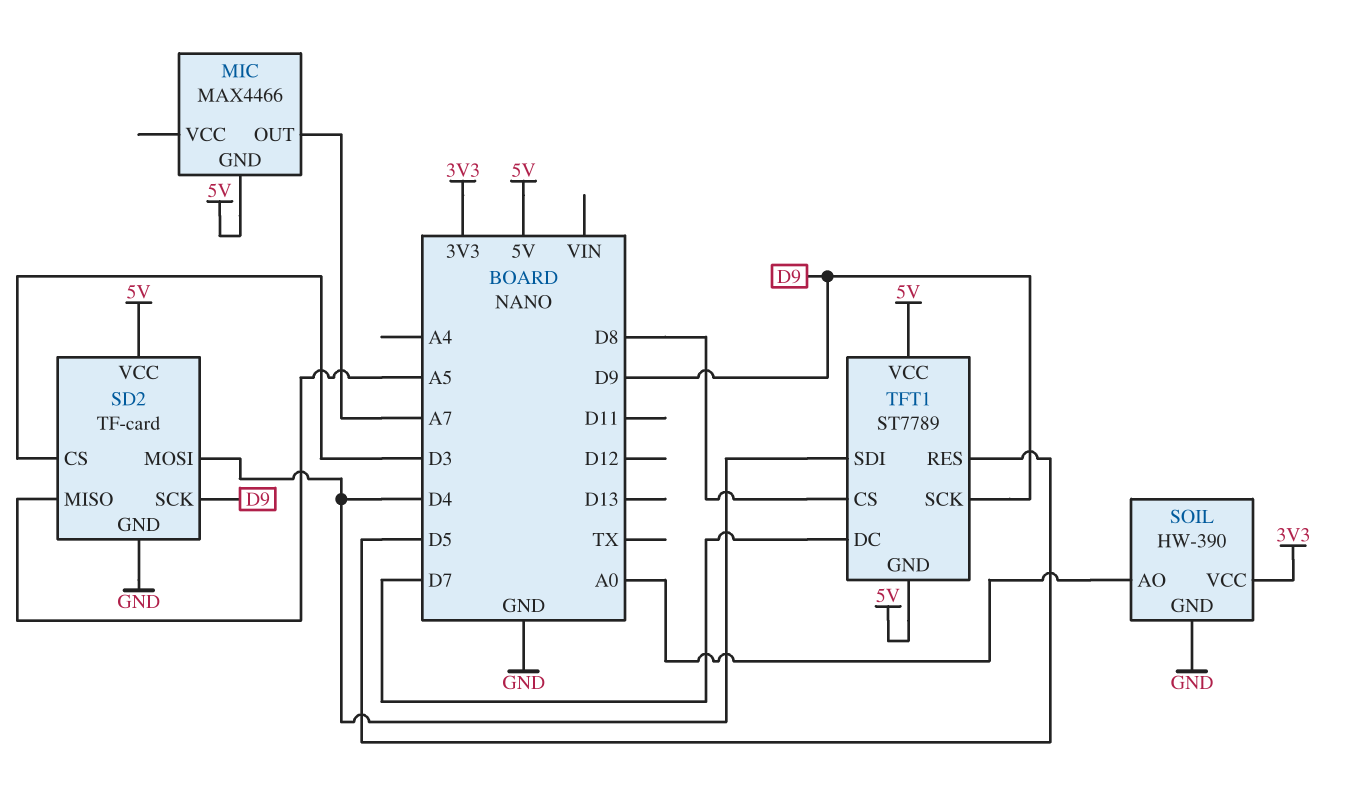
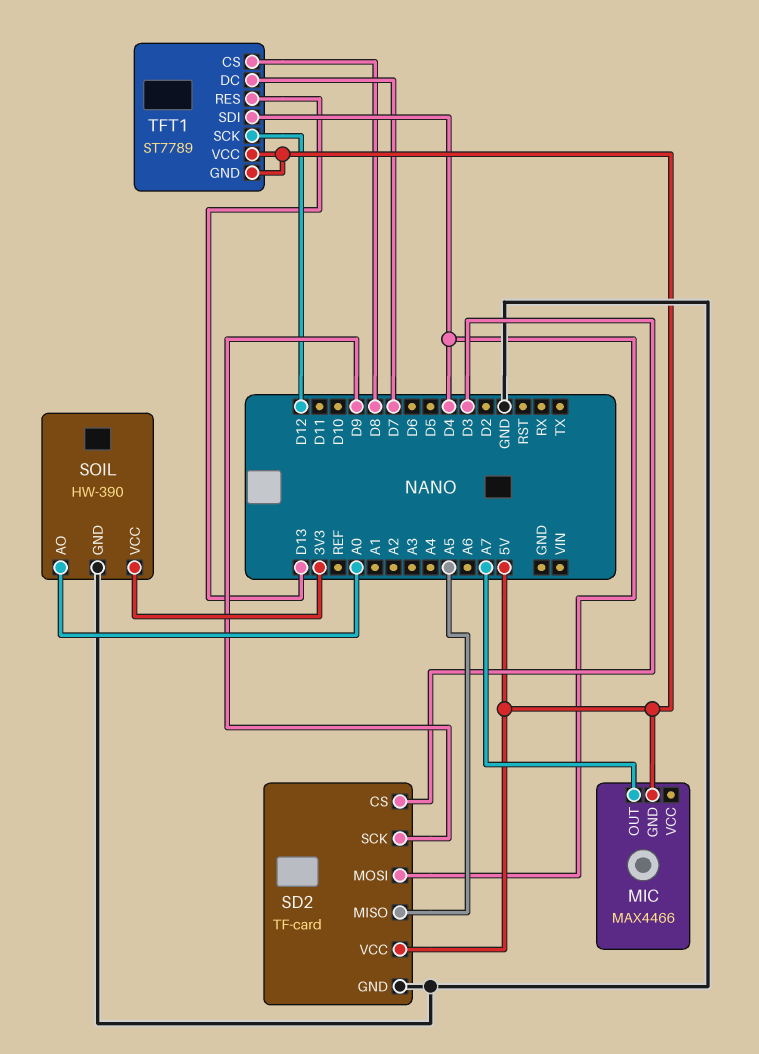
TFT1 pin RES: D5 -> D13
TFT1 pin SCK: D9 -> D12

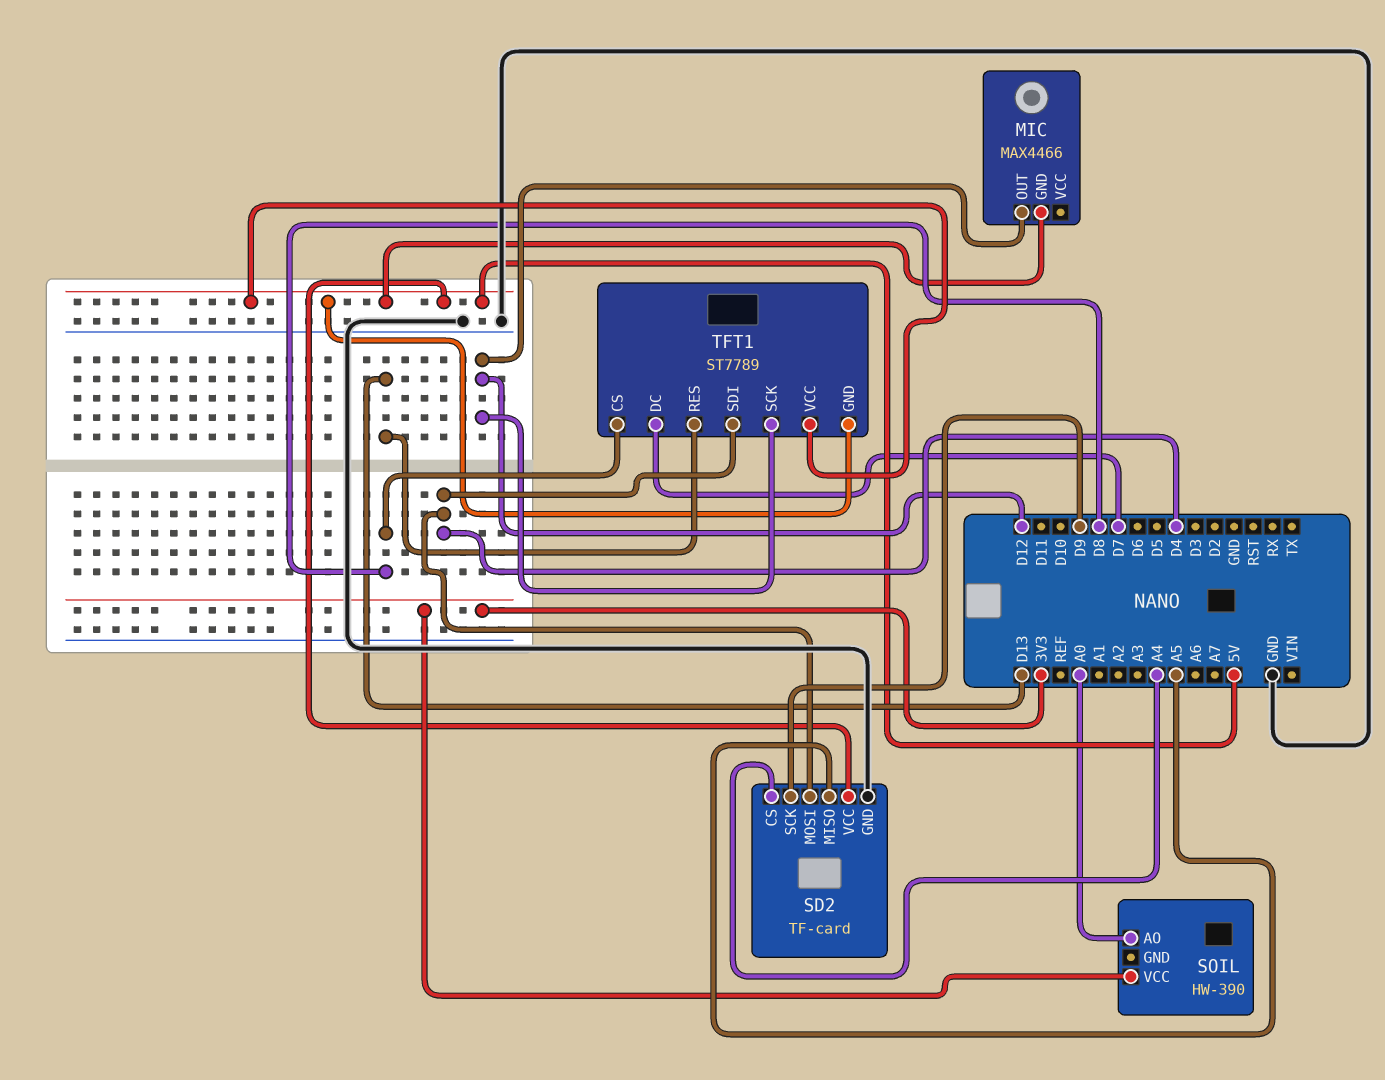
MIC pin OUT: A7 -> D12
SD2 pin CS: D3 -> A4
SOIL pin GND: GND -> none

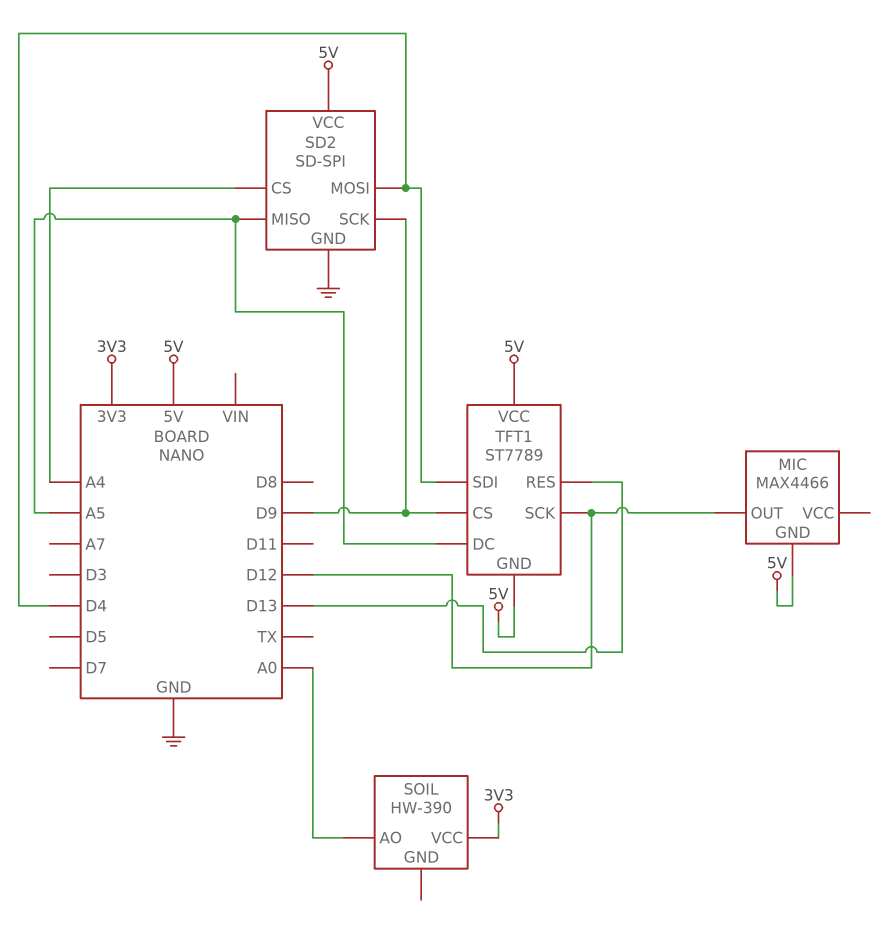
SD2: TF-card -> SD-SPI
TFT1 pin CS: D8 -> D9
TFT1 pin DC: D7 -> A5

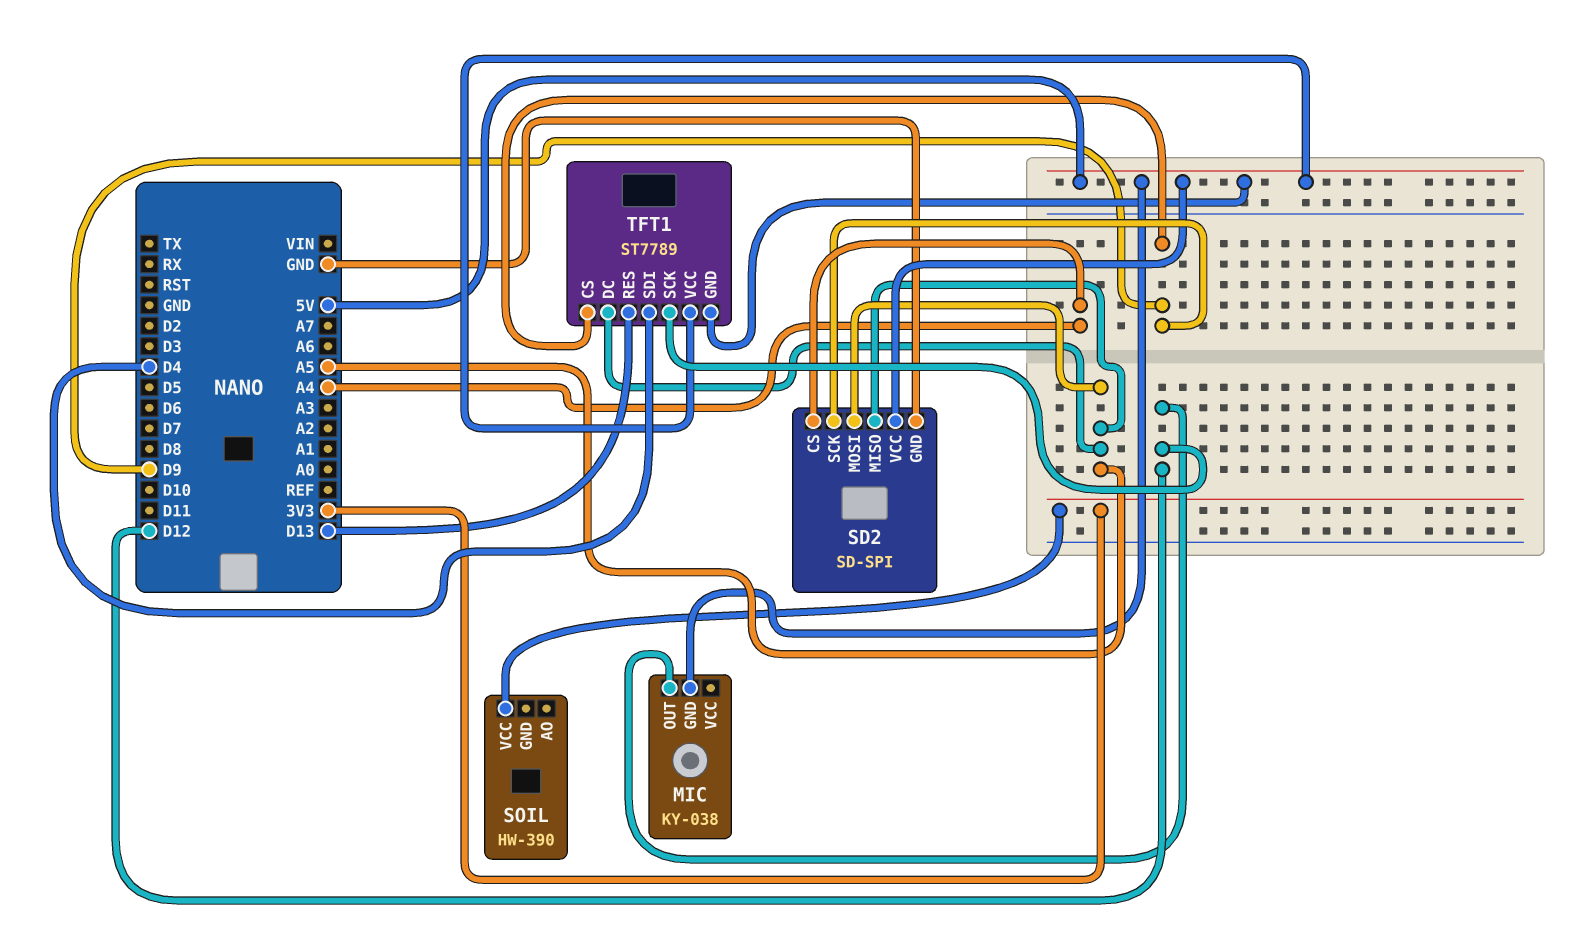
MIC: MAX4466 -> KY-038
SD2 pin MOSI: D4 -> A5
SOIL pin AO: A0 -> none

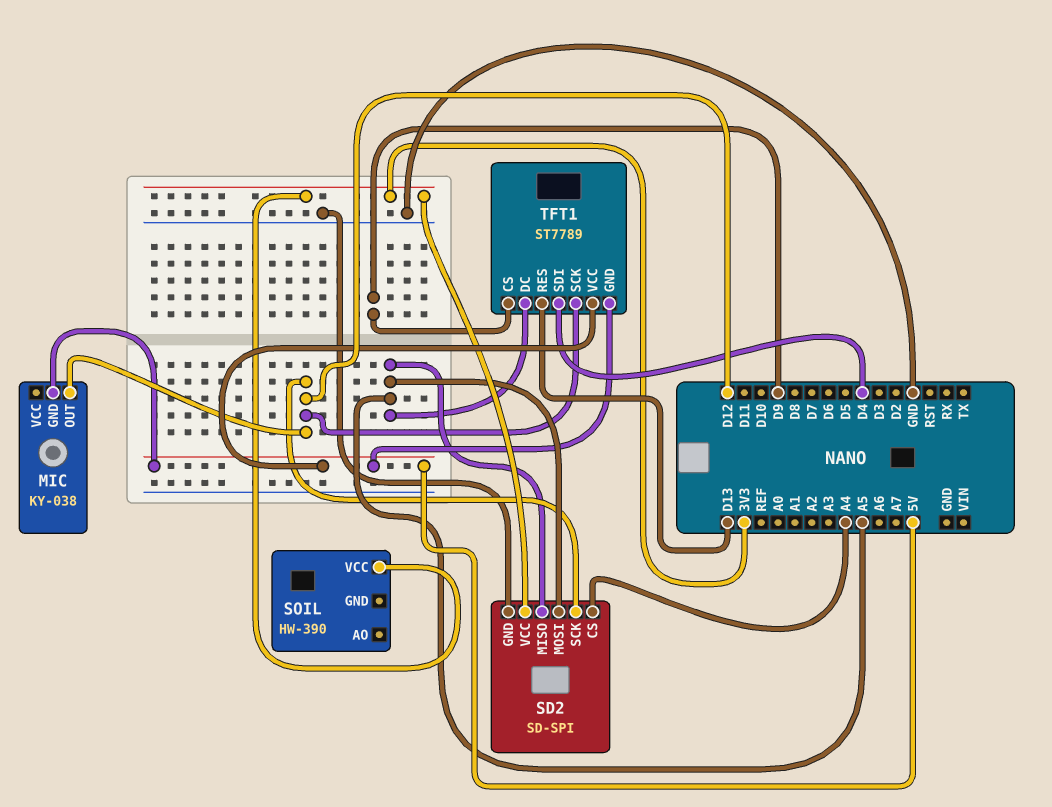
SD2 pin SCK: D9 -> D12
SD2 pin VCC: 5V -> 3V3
○ ○ ○ ○ ○
> Task description
Write out again, word for word, only the lines from the one with "TFT1 pin CS: D8 -> D9" through the last line of the material, and omit each picture.

> Solution to this exercise
TFT1 pin CS: D8 -> D9
TFT1 pin DC: D7 -> A5

MIC: MAX4466 -> KY-038
SD2 pin MOSI: D4 -> A5
SOIL pin AO: A0 -> none

SD2 pin SCK: D9 -> D12
SD2 pin VCC: 5V -> 3V3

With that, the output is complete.